Start of DATA FOR THE TASK

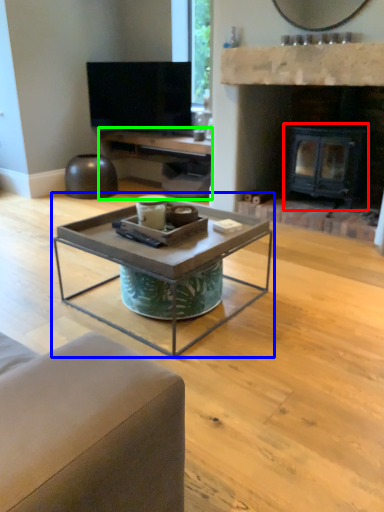
Question: Which object is the closest to the fireplace (highlighted by a red box)? Choose among these: coffee table (highlighted by a blue box) or entertainment center (highlighted by a green box).

Choices:
 (A) coffee table
 (B) entertainment center

Answer: (B)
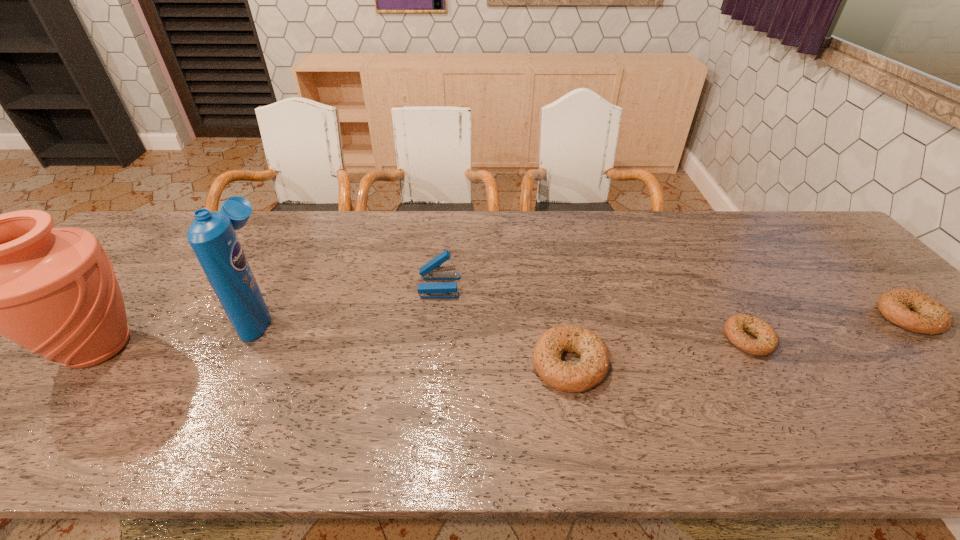
Locate an element on the screen. Image resolution: width=960 pixels, height=540 pixels. bagel that is the second closest to the third object from right to left is located at coordinates (928, 316).

Identify the location of free spot that satisfies the following two spatial constraints: 1. on the front side of the fourth object from right to left; 2. on the right side of the shortest object. This screenshot has height=540, width=960. (x=434, y=339).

End of DATA FOR THE TASK

### EXERCISE INSTRUCTIONS
Format the stretch of data from the start through the line containing "Answer: (B)" as a Markdown table with the columns Row and Line, and leave out blank lines and pictures.

### FINISHED EXERCISE
| Row | Line |
|---|---|
| 1 | Question: Which object is the closest to the fireplace (highlighted by a red box)? Choose among these: coffee table (highlighted by a blue box) or entertainment center (highlighted by a green box). |
| 2 | Choices: |
| 3 |  (A) coffee table |
| 4 |  (B) entertainment center |
| 5 | Answer: (B) |